**Work instruction**
Every record below must be written out exactly. Leave out the pictures.

********************

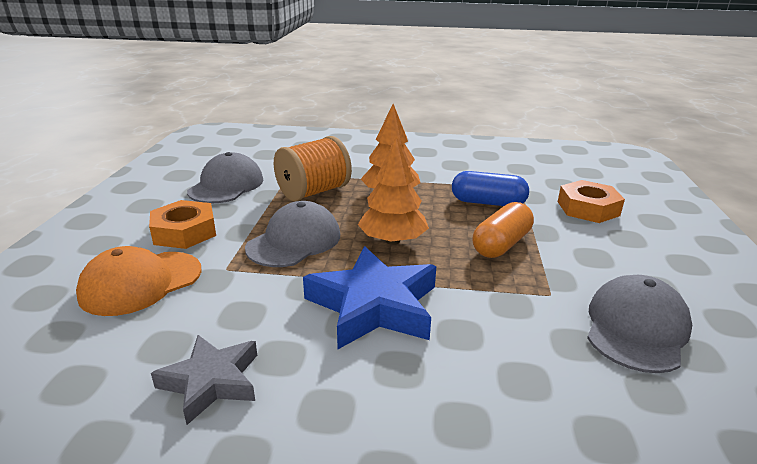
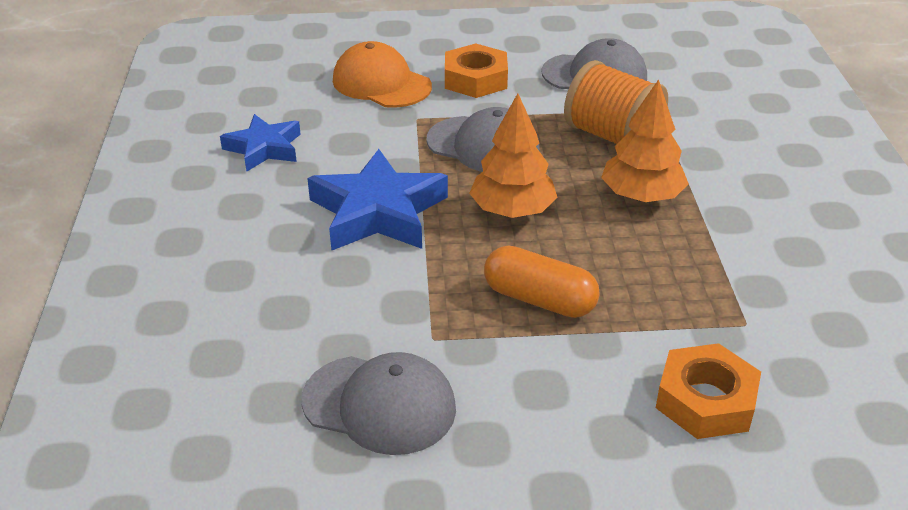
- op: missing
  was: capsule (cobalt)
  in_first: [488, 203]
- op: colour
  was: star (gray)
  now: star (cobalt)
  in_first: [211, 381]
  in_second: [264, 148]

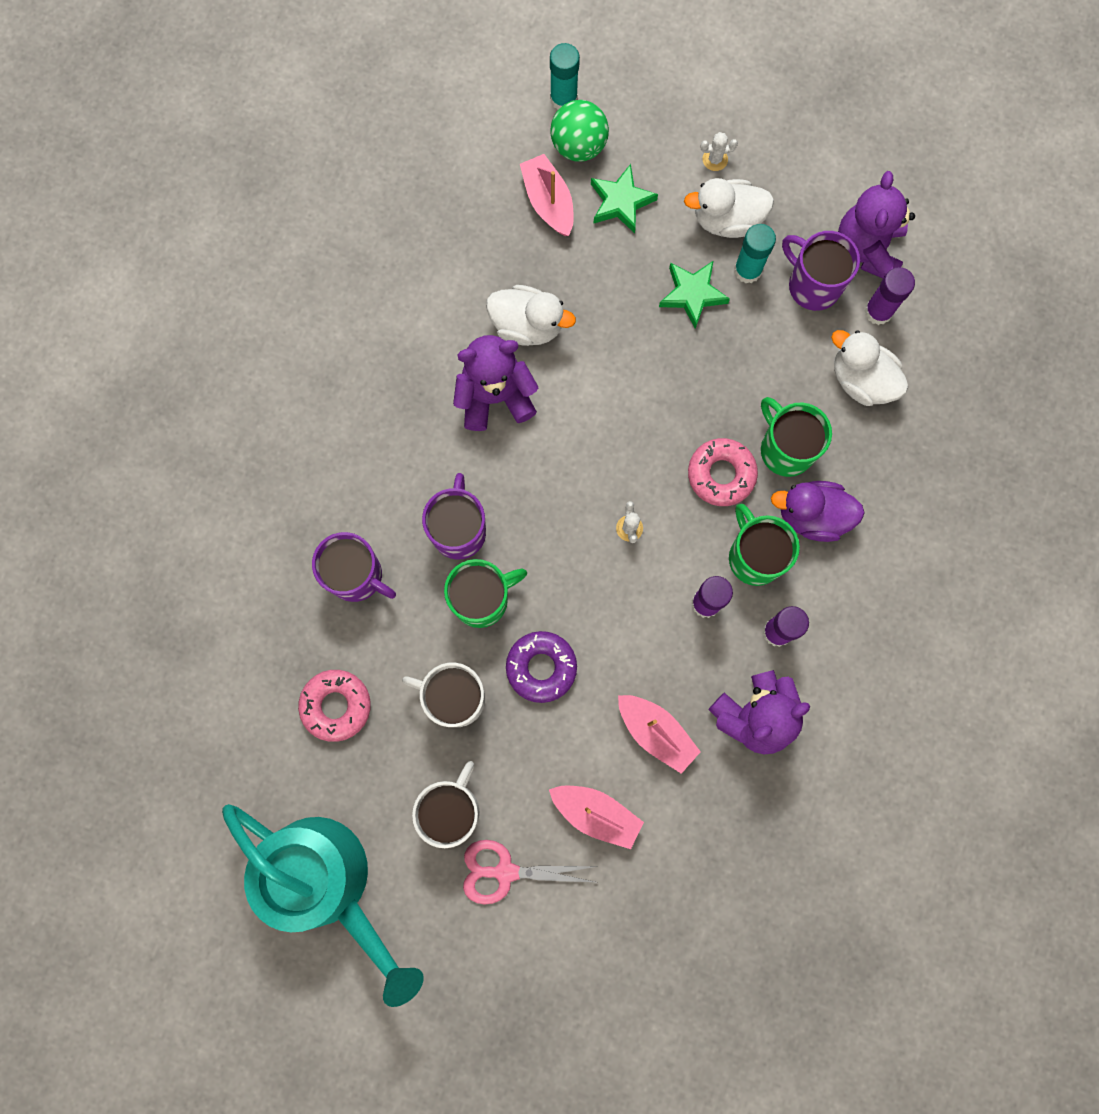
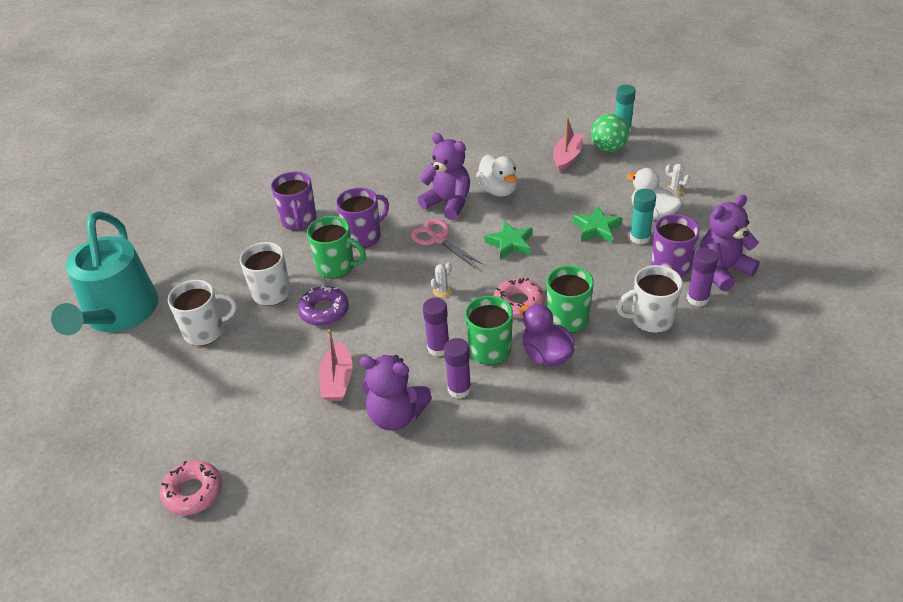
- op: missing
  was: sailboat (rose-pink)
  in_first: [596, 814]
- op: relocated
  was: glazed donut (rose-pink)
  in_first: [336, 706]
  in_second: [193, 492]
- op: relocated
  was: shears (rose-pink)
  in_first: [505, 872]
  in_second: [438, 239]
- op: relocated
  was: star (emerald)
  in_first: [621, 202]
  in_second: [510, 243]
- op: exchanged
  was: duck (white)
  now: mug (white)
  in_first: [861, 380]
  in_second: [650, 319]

********************

**Response below**
- op: missing
  was: capsule (cobalt)
  in_first: [488, 203]
- op: colour
  was: star (gray)
  now: star (cobalt)
  in_first: [211, 381]
  in_second: [264, 148]

- op: missing
  was: sailboat (rose-pink)
  in_first: [596, 814]
- op: relocated
  was: glazed donut (rose-pink)
  in_first: [336, 706]
  in_second: [193, 492]
- op: relocated
  was: shears (rose-pink)
  in_first: [505, 872]
  in_second: [438, 239]
- op: relocated
  was: star (emerald)
  in_first: [621, 202]
  in_second: [510, 243]
- op: exchanged
  was: duck (white)
  now: mug (white)
  in_first: [861, 380]
  in_second: [650, 319]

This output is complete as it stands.